# Your task:
Read the records and gather each line that includes "diode".

# Source information:
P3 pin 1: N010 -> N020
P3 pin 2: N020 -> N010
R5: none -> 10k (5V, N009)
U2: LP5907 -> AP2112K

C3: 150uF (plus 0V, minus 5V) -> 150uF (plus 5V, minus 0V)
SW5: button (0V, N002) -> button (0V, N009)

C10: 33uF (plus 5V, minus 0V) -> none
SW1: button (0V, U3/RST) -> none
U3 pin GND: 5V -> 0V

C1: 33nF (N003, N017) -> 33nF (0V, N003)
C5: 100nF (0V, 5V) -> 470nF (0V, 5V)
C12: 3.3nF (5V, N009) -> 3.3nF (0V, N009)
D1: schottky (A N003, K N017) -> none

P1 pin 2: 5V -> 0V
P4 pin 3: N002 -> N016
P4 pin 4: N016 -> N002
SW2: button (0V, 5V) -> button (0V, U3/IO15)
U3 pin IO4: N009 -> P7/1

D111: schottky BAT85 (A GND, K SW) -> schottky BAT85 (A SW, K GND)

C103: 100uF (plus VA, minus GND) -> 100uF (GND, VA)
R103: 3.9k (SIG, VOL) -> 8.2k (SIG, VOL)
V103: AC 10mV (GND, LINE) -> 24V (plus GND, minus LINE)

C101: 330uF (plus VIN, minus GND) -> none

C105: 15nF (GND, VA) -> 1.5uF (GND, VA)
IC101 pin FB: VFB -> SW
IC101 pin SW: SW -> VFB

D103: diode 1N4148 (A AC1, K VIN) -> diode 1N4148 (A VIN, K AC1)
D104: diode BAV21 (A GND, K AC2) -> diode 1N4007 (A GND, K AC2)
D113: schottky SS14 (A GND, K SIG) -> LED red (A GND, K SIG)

# Answer box:
D103: diode 1N4148 (A AC1, K VIN) -> diode 1N4148 (A VIN, K AC1)
D104: diode BAV21 (A GND, K AC2) -> diode 1N4007 (A GND, K AC2)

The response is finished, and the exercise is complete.